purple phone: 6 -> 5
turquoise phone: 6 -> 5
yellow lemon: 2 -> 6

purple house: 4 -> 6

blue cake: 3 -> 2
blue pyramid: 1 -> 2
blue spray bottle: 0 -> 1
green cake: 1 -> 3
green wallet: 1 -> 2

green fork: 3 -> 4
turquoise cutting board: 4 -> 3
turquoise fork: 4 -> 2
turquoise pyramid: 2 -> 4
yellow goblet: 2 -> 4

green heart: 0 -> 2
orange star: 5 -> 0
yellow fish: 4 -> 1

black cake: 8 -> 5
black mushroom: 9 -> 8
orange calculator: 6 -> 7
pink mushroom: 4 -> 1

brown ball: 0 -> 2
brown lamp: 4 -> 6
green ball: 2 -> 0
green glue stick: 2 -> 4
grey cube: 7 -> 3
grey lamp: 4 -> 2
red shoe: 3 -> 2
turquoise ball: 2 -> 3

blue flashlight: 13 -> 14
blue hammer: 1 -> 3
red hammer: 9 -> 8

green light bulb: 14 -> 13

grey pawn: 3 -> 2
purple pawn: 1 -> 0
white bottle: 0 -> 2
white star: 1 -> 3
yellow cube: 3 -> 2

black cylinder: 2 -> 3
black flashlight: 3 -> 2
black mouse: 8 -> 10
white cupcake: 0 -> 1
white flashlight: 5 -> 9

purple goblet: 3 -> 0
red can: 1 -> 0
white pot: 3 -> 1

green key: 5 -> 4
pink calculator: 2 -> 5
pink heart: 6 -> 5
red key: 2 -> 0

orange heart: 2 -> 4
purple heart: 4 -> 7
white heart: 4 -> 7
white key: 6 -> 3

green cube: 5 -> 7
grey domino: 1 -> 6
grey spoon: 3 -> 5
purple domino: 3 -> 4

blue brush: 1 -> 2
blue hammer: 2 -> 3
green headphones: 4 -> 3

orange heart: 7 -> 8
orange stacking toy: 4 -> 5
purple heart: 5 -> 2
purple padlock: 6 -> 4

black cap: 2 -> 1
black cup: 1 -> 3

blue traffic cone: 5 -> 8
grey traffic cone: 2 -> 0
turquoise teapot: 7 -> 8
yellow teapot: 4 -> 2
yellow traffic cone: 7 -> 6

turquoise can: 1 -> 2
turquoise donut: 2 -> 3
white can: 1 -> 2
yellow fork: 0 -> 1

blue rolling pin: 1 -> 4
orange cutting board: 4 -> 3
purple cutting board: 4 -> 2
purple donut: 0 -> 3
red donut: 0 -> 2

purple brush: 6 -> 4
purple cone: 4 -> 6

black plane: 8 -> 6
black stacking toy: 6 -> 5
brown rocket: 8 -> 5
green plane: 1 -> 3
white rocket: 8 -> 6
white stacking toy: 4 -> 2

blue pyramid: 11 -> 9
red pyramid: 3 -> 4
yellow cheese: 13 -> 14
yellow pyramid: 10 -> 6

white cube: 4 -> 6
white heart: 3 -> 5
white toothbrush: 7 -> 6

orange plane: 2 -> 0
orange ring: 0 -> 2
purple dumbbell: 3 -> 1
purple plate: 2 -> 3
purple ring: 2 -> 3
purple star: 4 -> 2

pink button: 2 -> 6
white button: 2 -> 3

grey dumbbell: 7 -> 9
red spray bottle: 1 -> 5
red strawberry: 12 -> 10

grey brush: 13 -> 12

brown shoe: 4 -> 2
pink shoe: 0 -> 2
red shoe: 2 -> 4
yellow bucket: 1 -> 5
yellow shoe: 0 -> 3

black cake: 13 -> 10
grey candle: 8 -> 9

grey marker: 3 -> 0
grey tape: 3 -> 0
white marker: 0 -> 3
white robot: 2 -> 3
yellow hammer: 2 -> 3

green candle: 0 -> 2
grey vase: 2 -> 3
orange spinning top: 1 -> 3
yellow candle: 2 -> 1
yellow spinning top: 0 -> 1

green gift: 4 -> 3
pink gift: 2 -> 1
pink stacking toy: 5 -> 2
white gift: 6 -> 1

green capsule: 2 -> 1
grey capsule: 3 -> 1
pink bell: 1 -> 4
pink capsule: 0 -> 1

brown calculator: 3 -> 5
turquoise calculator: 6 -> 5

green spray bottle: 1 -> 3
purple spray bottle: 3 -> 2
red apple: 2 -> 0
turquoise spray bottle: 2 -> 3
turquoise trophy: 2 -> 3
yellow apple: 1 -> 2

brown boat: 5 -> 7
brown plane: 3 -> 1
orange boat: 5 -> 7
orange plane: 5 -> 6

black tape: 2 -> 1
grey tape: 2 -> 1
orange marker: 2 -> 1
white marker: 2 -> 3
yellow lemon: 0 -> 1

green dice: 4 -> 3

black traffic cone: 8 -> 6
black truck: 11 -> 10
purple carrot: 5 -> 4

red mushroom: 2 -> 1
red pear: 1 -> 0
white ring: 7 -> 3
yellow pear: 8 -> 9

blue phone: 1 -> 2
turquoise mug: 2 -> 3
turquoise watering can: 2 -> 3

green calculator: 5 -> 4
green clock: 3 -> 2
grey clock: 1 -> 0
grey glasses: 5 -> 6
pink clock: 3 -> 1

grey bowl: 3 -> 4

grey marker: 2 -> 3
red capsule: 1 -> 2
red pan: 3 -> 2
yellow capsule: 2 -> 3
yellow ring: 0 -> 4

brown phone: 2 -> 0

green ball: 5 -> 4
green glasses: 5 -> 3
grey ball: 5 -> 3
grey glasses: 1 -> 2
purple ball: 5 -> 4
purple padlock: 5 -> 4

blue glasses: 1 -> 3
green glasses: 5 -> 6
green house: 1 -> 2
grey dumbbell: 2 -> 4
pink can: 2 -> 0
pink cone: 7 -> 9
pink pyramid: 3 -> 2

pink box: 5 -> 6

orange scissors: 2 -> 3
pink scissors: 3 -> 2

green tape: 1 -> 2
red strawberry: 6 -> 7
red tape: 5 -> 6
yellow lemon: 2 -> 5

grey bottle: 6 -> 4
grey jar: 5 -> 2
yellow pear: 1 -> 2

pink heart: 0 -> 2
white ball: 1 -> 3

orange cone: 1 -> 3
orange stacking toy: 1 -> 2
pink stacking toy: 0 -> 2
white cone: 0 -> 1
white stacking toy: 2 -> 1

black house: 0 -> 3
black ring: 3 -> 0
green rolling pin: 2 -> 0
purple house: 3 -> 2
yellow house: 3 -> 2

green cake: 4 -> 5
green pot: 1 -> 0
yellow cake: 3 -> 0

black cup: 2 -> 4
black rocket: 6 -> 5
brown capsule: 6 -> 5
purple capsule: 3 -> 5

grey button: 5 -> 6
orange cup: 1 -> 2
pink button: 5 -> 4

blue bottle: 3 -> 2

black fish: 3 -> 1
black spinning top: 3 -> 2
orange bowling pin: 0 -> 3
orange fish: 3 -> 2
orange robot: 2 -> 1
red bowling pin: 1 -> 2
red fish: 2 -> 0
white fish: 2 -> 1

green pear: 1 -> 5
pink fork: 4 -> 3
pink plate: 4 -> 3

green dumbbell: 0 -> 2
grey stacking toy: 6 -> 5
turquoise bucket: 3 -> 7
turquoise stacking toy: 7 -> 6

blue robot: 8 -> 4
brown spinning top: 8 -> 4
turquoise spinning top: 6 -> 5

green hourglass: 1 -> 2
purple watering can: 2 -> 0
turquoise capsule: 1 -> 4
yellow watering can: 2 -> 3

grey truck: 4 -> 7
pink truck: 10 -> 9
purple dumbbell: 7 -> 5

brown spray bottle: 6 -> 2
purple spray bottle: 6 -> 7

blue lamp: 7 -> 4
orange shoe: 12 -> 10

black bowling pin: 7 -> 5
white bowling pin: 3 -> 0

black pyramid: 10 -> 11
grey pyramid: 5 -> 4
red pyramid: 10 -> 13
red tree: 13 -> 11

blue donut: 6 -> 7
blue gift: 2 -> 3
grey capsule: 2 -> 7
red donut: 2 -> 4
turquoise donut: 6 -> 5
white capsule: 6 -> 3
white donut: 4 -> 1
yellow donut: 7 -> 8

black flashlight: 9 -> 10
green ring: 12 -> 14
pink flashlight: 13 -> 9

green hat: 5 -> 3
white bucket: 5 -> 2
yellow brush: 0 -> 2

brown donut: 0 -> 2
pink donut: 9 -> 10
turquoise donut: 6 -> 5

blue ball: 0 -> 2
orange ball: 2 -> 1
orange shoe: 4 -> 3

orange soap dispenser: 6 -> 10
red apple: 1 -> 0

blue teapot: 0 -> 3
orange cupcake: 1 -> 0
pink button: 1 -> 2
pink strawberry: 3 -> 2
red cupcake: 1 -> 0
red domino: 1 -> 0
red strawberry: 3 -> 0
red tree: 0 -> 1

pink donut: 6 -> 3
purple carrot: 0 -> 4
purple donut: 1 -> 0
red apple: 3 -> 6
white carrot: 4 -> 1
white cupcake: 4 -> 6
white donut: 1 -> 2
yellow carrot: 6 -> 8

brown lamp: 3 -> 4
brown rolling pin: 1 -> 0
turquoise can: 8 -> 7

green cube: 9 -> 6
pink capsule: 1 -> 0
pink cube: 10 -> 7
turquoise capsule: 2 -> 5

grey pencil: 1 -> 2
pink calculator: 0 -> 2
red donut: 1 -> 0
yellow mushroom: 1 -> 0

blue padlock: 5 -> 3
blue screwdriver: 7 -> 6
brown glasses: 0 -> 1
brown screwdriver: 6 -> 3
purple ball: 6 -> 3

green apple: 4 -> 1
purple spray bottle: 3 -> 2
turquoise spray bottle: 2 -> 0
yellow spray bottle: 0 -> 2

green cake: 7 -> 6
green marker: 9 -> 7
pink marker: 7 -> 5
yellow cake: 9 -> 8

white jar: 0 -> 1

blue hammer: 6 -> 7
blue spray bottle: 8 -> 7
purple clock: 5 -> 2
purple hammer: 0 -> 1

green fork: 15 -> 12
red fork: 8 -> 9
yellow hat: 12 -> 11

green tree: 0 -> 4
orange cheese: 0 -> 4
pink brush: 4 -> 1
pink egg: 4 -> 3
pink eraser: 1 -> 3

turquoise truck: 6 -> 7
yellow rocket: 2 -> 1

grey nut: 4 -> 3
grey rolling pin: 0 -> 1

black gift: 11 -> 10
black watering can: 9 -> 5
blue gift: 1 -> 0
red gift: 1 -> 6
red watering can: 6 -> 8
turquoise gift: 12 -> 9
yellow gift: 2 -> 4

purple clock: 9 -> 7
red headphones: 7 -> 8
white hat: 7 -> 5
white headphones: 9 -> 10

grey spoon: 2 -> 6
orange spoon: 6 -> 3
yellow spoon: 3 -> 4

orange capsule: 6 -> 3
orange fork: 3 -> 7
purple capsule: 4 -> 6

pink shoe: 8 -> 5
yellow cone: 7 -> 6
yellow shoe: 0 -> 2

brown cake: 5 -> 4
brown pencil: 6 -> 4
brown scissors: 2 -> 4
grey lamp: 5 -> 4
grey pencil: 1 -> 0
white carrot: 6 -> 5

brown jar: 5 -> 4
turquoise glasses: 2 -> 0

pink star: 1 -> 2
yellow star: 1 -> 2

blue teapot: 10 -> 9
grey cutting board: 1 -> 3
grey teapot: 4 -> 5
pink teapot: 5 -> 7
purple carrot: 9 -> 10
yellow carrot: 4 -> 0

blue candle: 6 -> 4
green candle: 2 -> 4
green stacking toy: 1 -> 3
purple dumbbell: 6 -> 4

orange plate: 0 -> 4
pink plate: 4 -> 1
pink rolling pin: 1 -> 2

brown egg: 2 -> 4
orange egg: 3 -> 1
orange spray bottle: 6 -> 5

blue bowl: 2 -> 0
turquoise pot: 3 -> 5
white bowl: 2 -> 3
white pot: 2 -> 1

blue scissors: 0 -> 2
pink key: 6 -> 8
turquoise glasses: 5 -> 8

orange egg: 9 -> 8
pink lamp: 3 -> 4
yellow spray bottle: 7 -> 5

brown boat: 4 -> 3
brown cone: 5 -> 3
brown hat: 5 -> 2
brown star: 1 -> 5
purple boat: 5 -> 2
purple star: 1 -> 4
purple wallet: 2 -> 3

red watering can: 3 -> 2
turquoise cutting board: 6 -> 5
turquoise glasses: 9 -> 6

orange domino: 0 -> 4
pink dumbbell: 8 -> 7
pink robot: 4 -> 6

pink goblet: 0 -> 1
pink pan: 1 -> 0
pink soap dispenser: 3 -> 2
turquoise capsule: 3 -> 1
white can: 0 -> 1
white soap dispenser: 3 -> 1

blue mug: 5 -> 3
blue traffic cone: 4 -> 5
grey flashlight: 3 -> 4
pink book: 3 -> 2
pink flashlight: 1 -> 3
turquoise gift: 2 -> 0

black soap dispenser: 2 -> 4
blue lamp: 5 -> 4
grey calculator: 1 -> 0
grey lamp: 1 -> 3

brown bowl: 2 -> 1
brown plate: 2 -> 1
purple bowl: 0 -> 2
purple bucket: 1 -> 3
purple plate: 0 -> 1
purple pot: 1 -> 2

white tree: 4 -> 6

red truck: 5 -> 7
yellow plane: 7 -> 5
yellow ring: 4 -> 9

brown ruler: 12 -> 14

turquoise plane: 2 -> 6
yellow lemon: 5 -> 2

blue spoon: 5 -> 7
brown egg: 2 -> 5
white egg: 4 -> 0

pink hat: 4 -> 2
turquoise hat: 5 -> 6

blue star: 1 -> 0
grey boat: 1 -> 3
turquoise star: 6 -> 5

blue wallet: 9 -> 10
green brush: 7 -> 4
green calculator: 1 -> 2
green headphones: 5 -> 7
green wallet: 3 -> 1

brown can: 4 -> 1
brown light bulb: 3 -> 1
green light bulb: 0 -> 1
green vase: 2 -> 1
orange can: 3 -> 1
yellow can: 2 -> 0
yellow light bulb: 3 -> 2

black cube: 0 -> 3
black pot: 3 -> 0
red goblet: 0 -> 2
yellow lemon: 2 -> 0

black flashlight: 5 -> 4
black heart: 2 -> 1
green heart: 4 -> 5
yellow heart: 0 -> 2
★ ★ ★ ★
**Task directions:** Go through the data above and copy each line in which "traffic" appears.

**Reply to the exercise:**
blue traffic cone: 5 -> 8
grey traffic cone: 2 -> 0
yellow traffic cone: 7 -> 6
black traffic cone: 8 -> 6
blue traffic cone: 4 -> 5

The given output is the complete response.